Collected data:

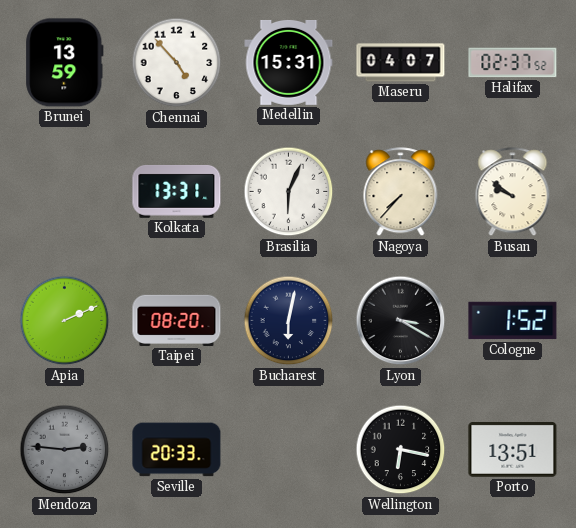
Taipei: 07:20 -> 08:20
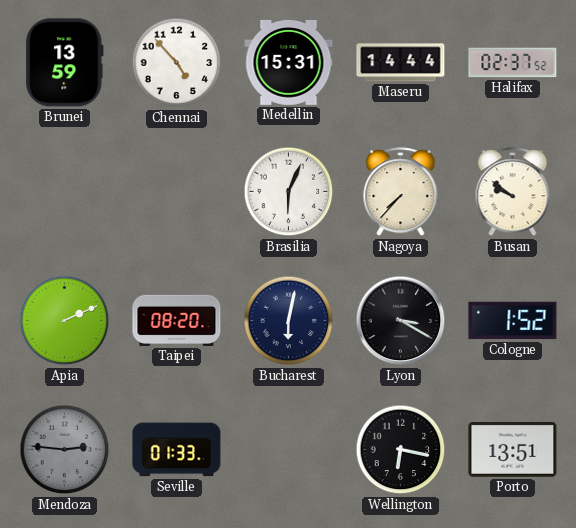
Maseru: 04:07 -> 14:44
Kolkata: 13:31 -> none
Seville: 20:33 -> 01:33
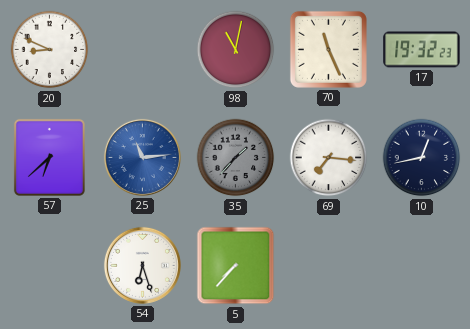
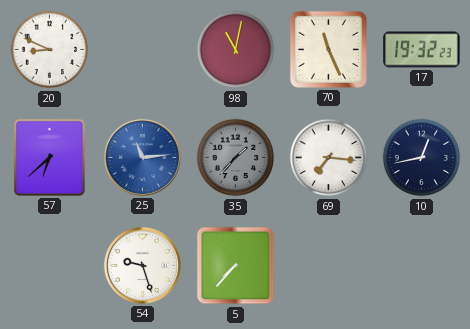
54: 6:27 -> 9:27
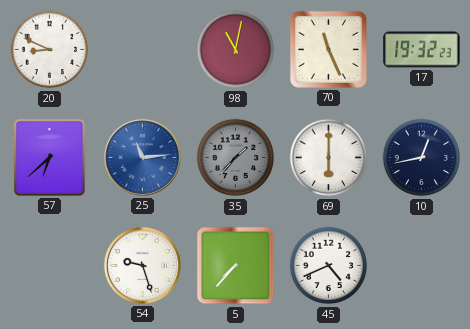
69: 7:16 -> 6:00
45: none -> 4:41
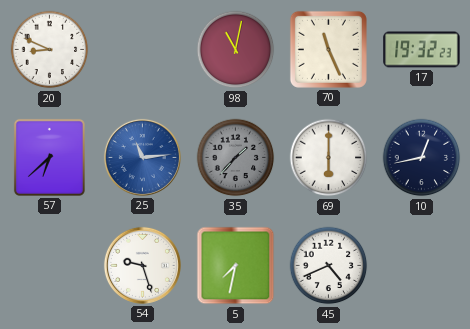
5: 7:37 -> 7:32
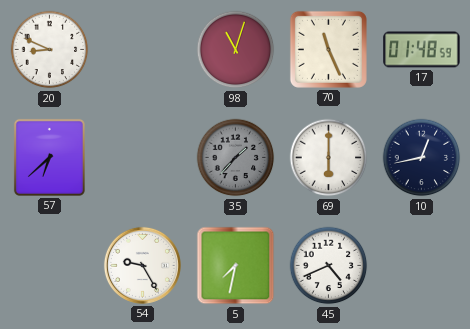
98: 11:02 -> 11:03
17: 19:32 -> 01:48
25: 11:14 -> none
54: 9:27 -> 9:25
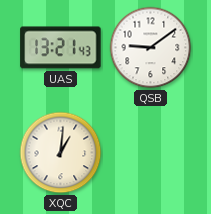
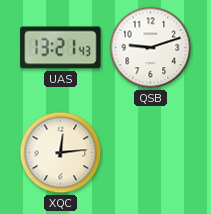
QSB: 9:09 -> 9:12
XQC: 1:01 -> 12:14
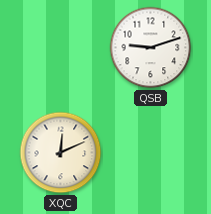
UAS: 13:21 -> none
XQC: 12:14 -> 12:11
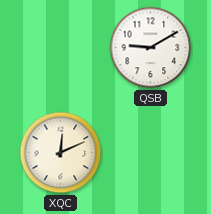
QSB: 9:12 -> 9:10
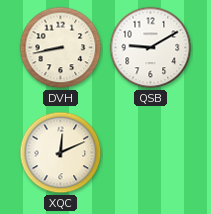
DVH: none -> 8:43
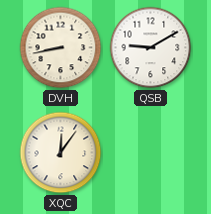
XQC: 12:11 -> 12:06
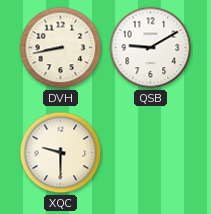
XQC: 12:06 -> 9:30
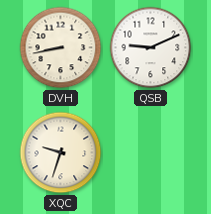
QSB: 9:10 -> 9:11
XQC: 9:30 -> 9:33
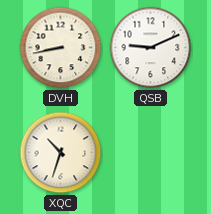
XQC: 9:33 -> 10:33
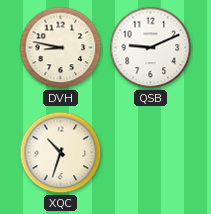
DVH: 8:43 -> 8:47
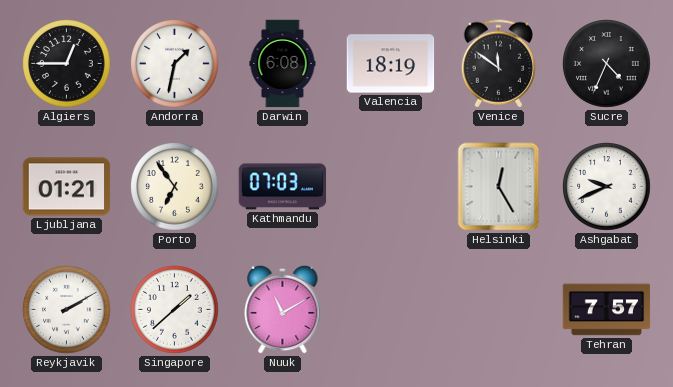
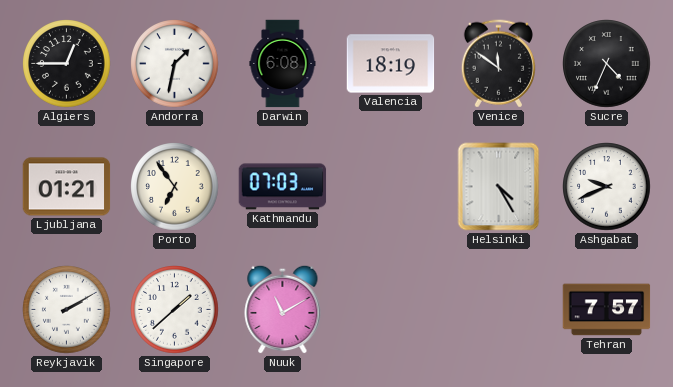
Helsinki: 12:25 -> 4:25
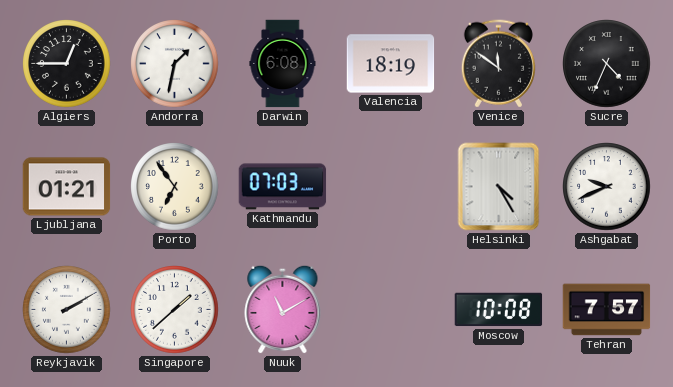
Moscow: none -> 10:08
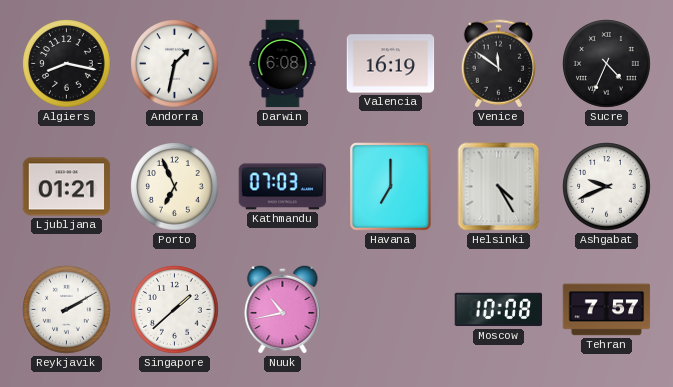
Algiers: 12:45 -> 8:17
Valencia: 18:19 -> 16:19
Porto: 6:54 -> 6:56
Havana: none -> 7:00
Nuuk: 11:10 -> 10:43
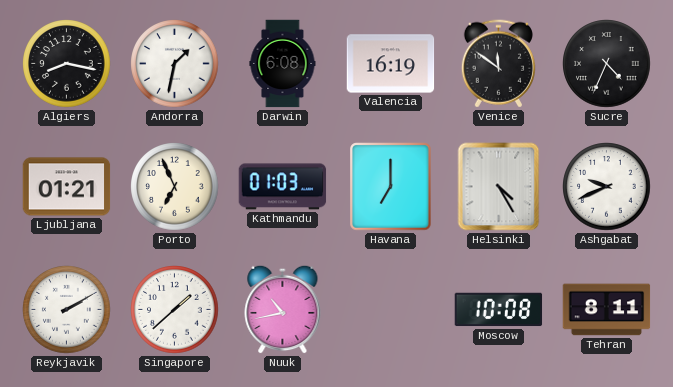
Kathmandu: 07:03 -> 01:03
Tehran: 7:57 -> 8:11
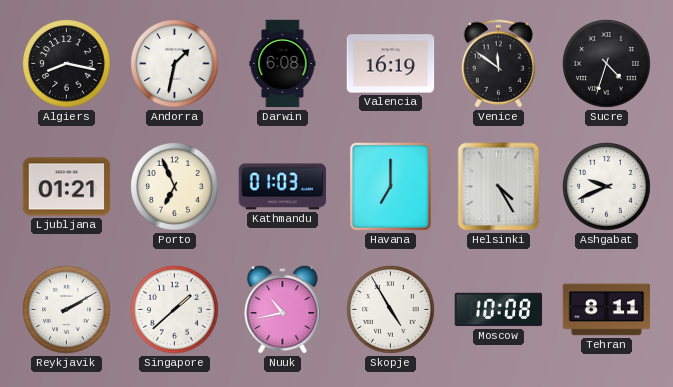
Sucre: 4:34 -> 4:33
Skopje: none -> 4:55
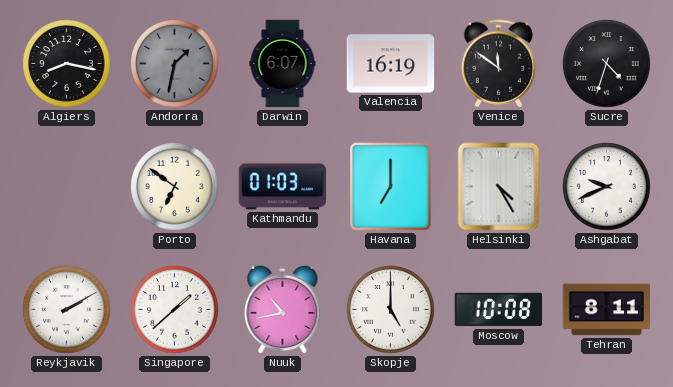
Andorra dial: white -> grey
Darwin: 6:08 -> 6:07
Ljubljana: 01:21 -> none
Porto: 6:56 -> 6:51
Skopje: 4:55 -> 5:00
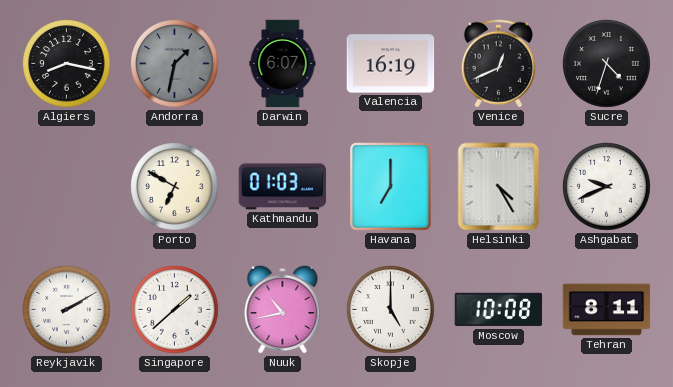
Venice: 11:51 -> 12:41
Porto: 6:51 -> 6:50
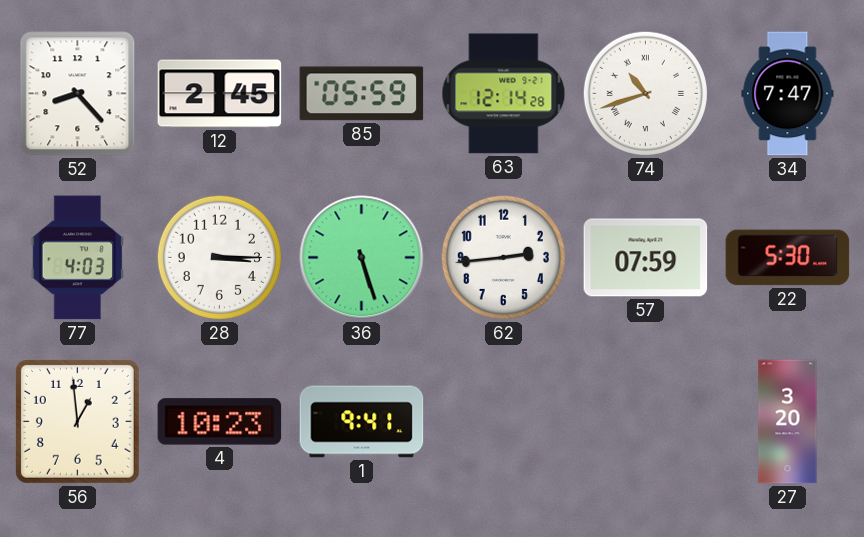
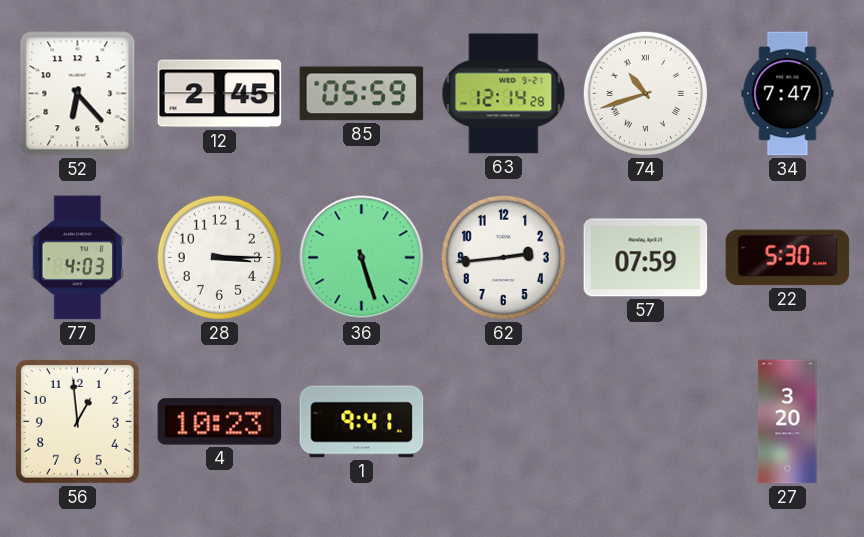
52: 8:23 -> 6:23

#### [SET PROBLEM]
Pull out every line of the items above that contains the string "none". Case counts.

#### [TASK RESPONSE]
Kolkata: 13:31 -> none
45: none -> 4:41
25: 11:14 -> none
UAS: 13:21 -> none
DVH: none -> 8:43
Moscow: none -> 10:08
Havana: none -> 7:00
Skopje: none -> 4:55
Ljubljana: 01:21 -> none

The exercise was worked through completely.